[Exercise description] The output is the lines below from the one with "C1: 2.2uF (plus" through the one with "U9: DAC5571 -> MCP4726", both included, printed exactly and with no other line.

[Dataset]
[Start of Attachment]

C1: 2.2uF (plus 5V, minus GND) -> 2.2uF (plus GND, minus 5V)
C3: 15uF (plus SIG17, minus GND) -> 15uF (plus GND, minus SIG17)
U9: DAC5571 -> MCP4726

[End of Attachment]
[Start of Attachment]

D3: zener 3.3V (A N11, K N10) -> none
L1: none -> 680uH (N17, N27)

[End of Attachment]

[Exercise answer]
C1: 2.2uF (plus 5V, minus GND) -> 2.2uF (plus GND, minus 5V)
C3: 15uF (plus SIG17, minus GND) -> 15uF (plus GND, minus SIG17)
U9: DAC5571 -> MCP4726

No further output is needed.